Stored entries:
━━━━━━━━
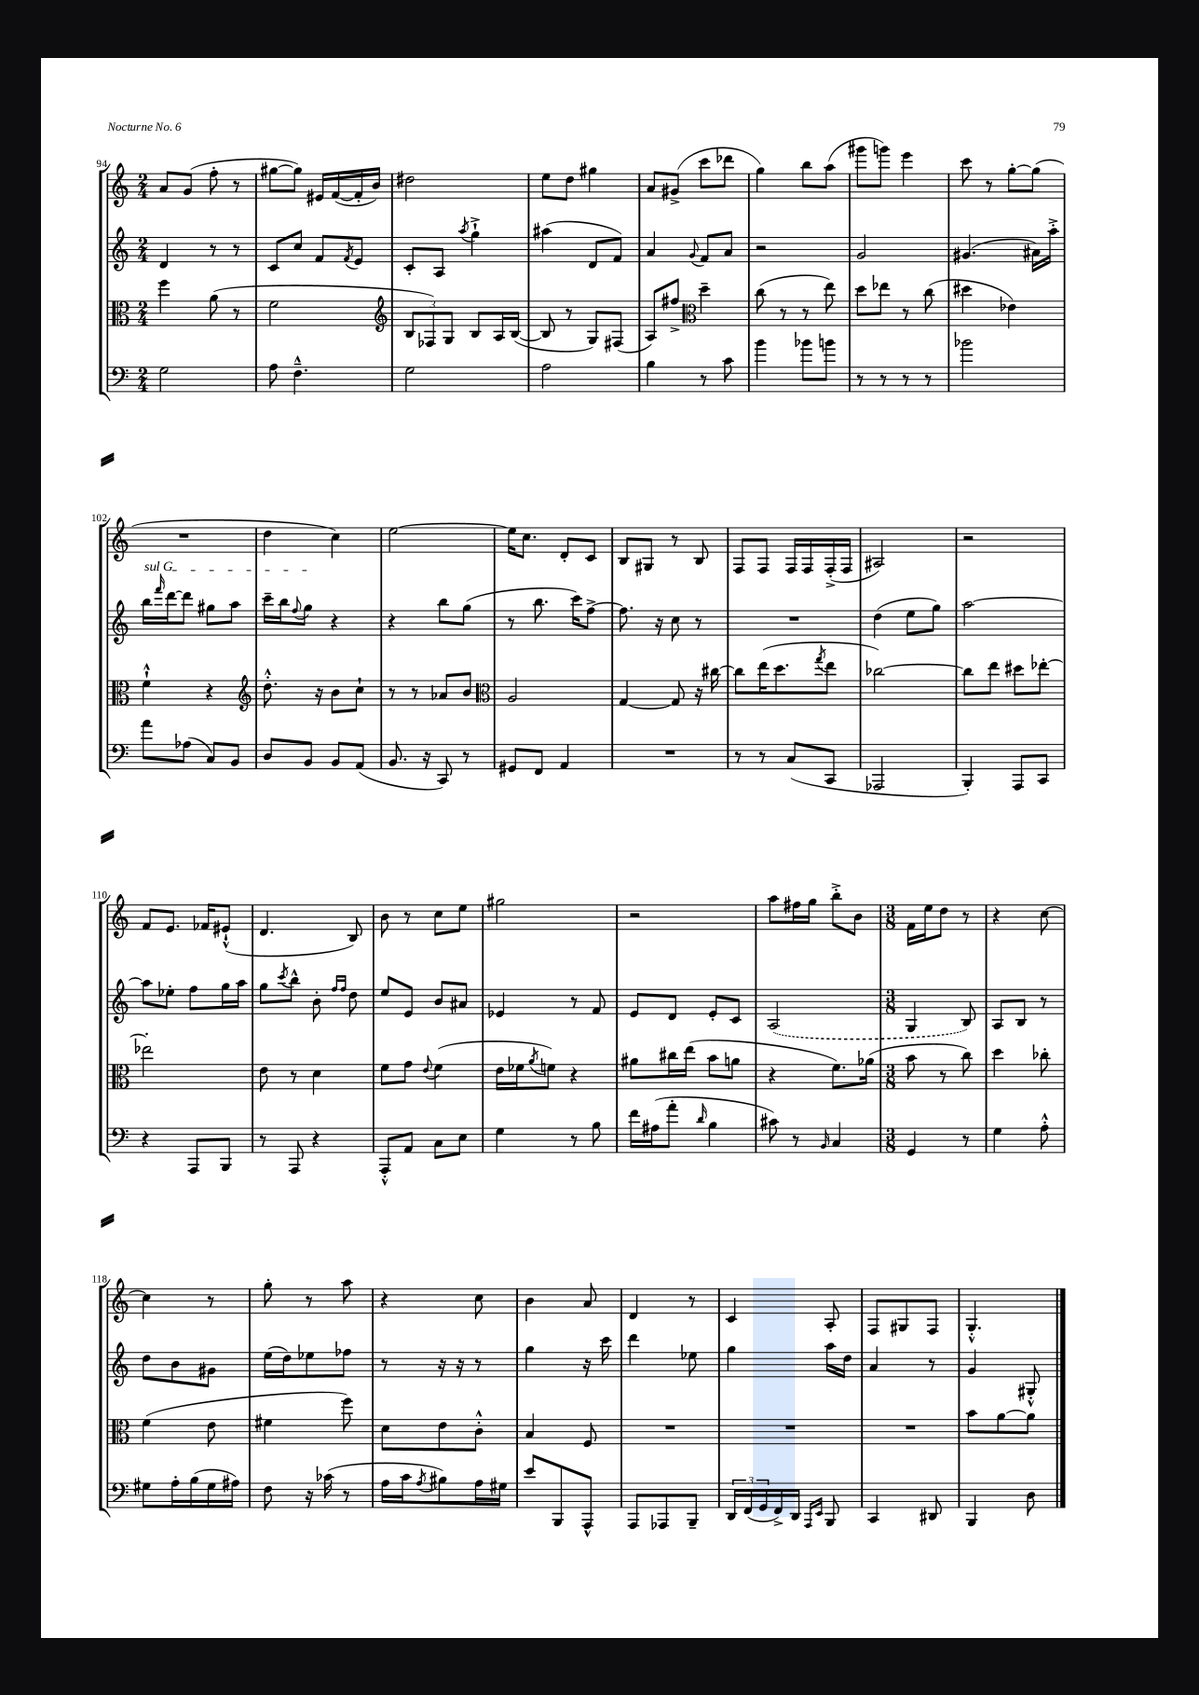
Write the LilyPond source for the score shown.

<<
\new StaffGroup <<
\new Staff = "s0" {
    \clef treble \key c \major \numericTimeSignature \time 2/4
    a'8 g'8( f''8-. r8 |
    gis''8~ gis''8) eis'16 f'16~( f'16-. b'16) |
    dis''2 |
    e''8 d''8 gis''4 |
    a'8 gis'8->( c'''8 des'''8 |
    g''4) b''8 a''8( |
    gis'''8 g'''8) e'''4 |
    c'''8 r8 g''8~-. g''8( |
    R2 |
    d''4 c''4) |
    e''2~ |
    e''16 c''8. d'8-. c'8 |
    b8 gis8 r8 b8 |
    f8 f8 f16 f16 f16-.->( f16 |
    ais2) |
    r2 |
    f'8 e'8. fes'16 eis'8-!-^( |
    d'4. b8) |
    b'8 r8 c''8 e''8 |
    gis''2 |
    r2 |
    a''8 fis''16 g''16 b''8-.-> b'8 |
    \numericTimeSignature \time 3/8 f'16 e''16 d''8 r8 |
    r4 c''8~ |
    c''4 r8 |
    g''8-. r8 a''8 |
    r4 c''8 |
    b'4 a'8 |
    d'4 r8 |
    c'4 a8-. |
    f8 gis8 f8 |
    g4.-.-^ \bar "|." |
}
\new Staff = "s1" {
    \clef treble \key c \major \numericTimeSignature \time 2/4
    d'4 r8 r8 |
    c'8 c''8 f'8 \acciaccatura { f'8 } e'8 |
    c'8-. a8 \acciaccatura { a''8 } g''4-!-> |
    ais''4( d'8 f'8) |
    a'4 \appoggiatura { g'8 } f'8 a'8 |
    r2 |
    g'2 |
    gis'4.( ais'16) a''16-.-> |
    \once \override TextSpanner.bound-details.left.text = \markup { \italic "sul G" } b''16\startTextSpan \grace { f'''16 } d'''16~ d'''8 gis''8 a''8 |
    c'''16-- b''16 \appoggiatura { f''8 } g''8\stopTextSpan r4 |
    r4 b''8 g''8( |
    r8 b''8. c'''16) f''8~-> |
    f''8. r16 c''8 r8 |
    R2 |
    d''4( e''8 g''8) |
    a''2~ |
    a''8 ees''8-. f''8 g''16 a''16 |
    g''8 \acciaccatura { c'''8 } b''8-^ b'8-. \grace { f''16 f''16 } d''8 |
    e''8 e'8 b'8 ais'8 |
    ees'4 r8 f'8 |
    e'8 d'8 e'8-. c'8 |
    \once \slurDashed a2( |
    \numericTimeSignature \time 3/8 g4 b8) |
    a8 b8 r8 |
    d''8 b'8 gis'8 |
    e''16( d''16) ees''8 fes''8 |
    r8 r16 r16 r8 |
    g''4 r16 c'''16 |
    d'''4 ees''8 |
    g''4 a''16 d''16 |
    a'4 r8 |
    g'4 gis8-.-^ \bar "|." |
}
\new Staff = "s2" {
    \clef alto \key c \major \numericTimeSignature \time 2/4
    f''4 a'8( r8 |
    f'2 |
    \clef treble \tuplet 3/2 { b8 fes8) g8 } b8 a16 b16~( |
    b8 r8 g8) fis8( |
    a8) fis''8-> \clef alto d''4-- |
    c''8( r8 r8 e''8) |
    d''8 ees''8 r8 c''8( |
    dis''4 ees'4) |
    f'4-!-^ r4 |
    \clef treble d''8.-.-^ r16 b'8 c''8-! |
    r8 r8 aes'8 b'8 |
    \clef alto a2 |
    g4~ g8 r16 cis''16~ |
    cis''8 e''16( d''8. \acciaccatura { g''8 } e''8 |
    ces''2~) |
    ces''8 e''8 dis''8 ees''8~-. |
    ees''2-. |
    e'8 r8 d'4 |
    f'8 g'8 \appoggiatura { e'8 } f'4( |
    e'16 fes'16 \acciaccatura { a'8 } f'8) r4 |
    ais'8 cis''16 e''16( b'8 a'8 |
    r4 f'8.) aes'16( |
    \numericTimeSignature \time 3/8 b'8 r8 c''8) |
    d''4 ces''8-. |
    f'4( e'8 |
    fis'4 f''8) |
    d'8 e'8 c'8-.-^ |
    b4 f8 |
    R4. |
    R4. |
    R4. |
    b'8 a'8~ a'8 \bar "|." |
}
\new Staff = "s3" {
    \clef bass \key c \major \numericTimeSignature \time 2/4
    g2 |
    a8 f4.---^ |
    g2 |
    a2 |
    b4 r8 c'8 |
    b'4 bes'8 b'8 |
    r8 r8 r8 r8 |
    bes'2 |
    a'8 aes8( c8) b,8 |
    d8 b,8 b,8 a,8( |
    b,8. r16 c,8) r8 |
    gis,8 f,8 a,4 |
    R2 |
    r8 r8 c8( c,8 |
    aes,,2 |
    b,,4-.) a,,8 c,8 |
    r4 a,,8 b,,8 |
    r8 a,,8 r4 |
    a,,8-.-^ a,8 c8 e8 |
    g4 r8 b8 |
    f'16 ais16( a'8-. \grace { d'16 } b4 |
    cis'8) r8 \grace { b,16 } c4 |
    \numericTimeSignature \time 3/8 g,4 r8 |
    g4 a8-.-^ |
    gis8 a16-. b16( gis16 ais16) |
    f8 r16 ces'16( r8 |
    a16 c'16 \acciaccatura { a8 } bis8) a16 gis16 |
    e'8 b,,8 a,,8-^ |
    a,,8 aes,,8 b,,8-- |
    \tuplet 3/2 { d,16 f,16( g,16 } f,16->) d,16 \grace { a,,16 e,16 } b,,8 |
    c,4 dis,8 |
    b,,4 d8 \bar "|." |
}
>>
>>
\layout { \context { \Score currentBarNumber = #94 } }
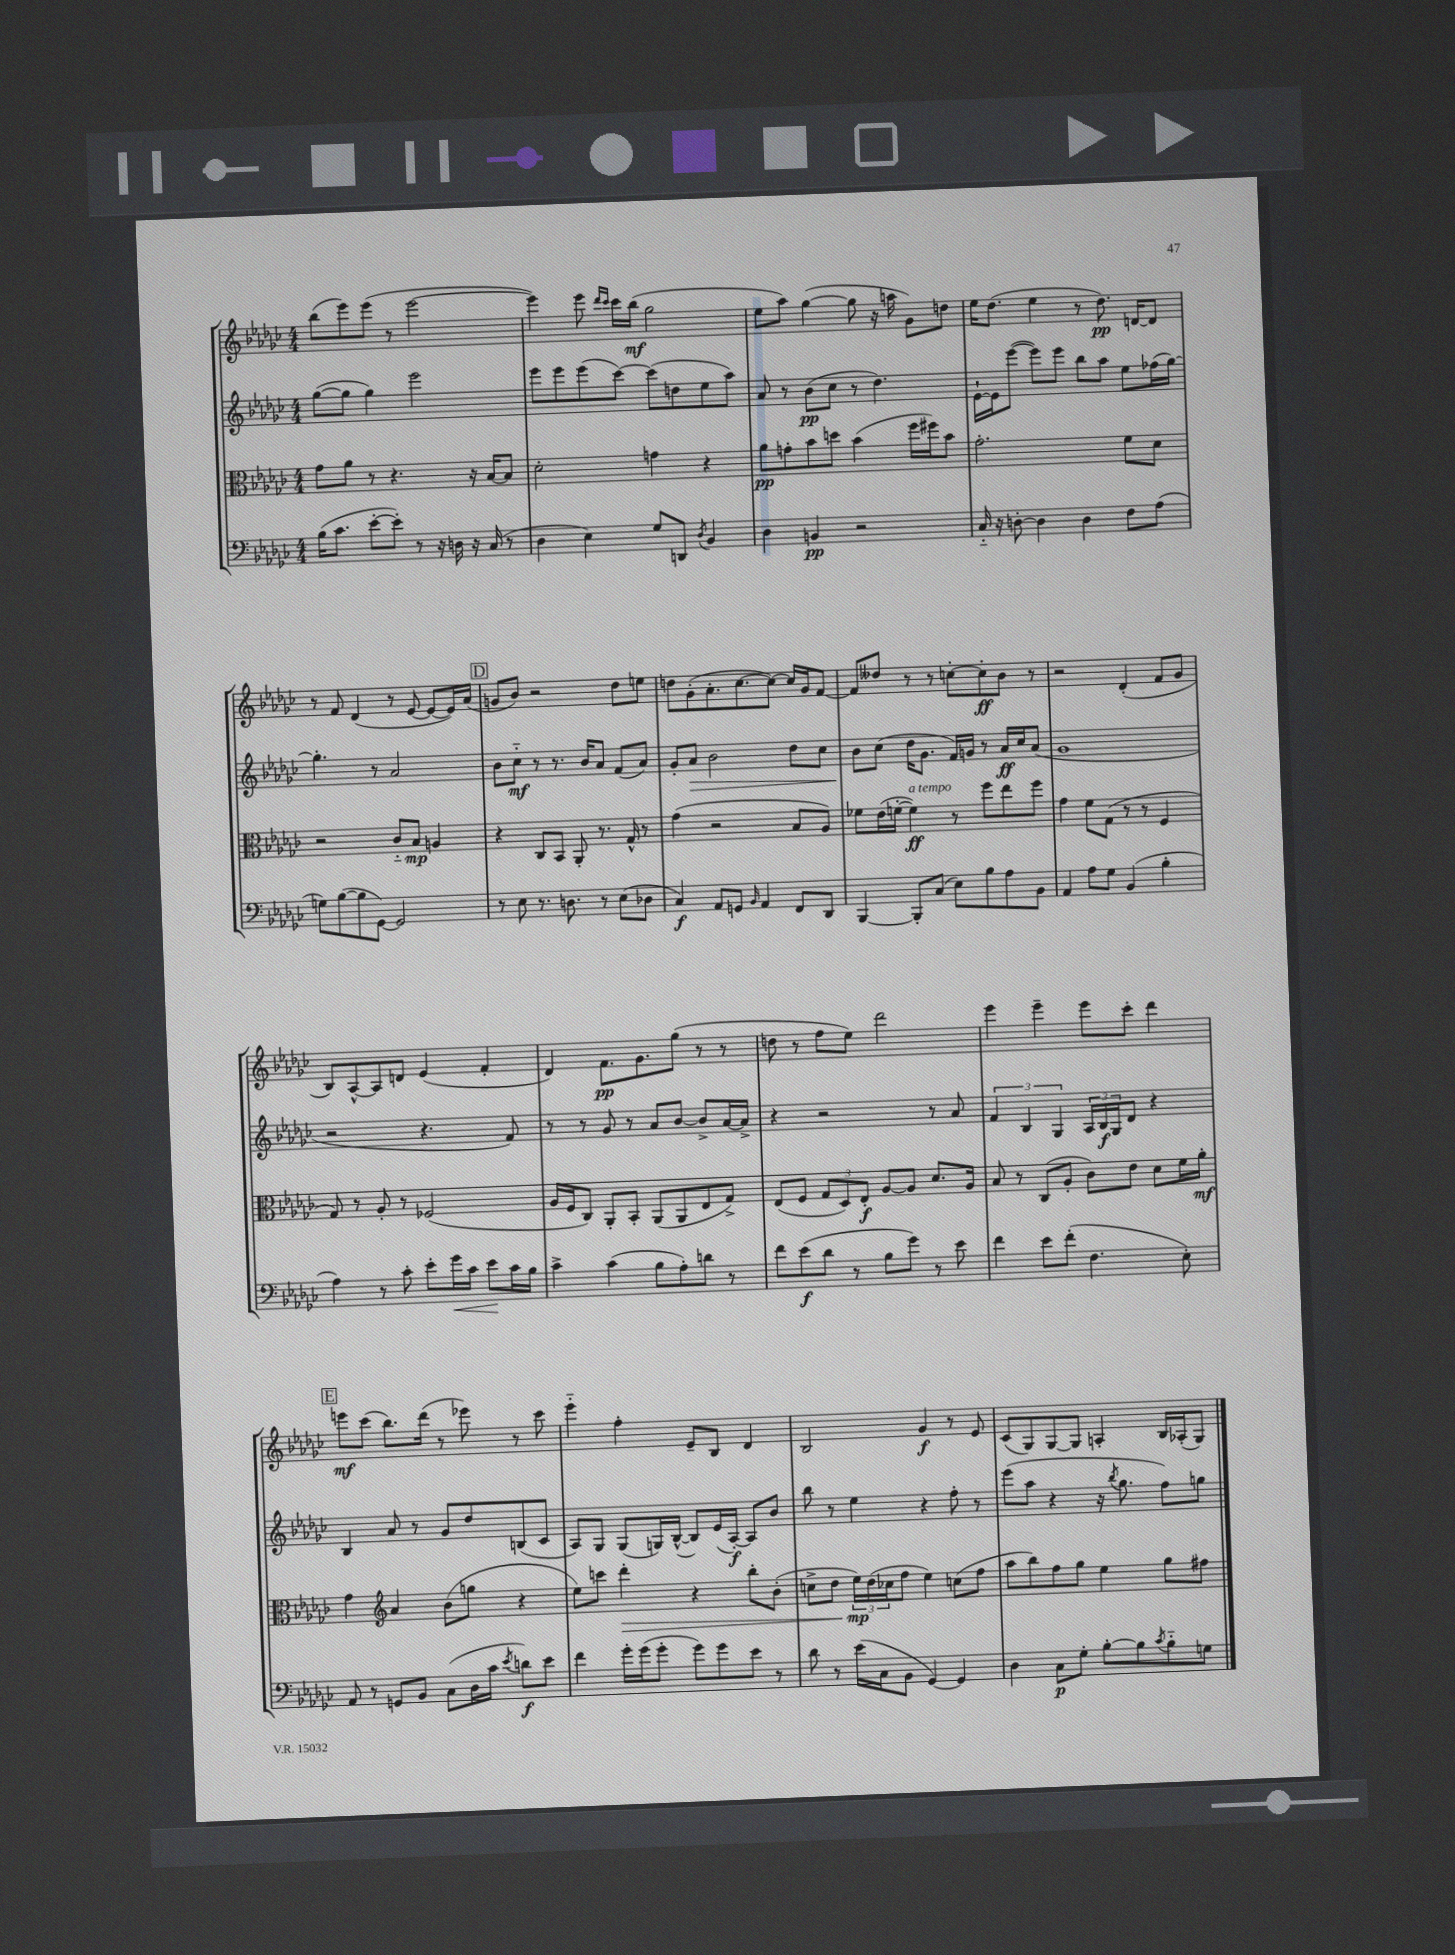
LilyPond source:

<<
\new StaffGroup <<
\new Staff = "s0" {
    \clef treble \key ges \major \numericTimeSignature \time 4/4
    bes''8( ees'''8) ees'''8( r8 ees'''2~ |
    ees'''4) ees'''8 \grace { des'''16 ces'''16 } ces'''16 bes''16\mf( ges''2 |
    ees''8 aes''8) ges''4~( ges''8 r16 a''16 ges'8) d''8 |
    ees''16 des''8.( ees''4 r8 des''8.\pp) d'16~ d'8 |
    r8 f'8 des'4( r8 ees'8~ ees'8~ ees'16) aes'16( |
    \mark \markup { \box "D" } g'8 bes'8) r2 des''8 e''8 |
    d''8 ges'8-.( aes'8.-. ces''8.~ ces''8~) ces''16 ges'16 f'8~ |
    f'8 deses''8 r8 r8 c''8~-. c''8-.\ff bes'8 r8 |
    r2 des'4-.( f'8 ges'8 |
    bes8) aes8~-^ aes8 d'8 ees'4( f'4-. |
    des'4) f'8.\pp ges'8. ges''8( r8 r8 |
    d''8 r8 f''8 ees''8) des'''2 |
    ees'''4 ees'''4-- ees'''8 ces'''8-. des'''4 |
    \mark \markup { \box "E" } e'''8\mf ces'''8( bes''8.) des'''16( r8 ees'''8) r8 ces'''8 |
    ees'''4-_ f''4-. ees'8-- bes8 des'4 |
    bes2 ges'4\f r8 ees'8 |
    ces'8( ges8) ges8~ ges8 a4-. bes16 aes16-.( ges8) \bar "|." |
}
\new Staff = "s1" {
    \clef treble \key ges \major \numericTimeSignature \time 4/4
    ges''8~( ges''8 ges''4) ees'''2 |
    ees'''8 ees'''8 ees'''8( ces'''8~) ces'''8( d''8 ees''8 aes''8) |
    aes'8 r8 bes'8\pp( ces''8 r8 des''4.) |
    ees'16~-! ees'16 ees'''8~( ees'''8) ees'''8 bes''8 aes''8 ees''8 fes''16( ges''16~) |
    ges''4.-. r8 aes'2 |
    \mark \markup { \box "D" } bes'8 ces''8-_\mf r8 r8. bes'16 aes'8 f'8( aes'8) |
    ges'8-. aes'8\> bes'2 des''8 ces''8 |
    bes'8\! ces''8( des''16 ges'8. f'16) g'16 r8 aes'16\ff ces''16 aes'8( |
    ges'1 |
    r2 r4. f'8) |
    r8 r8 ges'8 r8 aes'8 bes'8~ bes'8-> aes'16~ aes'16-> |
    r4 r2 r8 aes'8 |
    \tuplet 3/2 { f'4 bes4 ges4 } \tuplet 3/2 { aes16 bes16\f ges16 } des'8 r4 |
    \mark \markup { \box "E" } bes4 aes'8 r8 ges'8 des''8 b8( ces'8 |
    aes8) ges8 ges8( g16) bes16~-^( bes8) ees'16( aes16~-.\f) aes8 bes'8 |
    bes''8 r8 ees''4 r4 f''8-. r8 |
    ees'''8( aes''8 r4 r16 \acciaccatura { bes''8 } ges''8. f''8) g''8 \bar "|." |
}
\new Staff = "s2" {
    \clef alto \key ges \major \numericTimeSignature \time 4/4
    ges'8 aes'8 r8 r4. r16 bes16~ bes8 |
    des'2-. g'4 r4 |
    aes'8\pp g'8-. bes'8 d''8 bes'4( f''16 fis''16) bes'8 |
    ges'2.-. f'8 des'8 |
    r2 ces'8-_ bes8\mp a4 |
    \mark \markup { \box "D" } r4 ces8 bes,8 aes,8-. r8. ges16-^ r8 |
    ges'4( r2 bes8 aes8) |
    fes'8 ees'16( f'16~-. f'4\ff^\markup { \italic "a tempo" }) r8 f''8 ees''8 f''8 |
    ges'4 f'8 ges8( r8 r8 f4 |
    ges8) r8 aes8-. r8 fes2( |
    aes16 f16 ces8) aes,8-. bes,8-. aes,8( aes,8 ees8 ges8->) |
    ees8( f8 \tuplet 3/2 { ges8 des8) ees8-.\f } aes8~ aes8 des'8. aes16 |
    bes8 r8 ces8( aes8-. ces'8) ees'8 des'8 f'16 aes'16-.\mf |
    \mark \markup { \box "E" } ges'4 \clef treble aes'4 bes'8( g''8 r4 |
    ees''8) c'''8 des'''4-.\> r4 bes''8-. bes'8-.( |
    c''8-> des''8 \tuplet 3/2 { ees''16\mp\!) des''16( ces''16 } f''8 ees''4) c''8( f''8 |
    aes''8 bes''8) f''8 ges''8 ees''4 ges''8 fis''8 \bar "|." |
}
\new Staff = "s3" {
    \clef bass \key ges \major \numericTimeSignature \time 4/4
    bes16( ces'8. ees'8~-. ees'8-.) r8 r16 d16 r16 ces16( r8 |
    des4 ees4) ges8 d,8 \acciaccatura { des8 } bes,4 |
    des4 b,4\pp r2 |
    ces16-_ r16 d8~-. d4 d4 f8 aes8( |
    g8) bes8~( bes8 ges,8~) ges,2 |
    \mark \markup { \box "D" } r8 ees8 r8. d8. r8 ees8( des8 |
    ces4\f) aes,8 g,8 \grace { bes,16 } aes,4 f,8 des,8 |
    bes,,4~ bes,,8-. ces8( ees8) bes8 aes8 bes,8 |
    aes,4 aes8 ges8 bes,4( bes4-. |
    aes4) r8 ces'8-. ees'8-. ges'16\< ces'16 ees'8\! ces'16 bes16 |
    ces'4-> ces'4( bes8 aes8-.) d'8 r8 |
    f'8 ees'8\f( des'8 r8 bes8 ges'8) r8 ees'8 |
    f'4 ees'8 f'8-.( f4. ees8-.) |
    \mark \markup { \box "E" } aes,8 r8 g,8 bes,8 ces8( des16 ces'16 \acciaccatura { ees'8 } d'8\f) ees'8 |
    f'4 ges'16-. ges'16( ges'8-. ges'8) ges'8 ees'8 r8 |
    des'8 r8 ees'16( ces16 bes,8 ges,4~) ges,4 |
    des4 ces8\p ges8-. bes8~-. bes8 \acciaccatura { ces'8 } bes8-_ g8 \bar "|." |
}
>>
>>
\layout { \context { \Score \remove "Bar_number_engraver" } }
━━━━━━━━
• Problem: Show every line in the stored entries above that contains the word "source", copied in full.

• Answer for this exercise:
Write the LilyPond source for the score shown.
LilyPond source:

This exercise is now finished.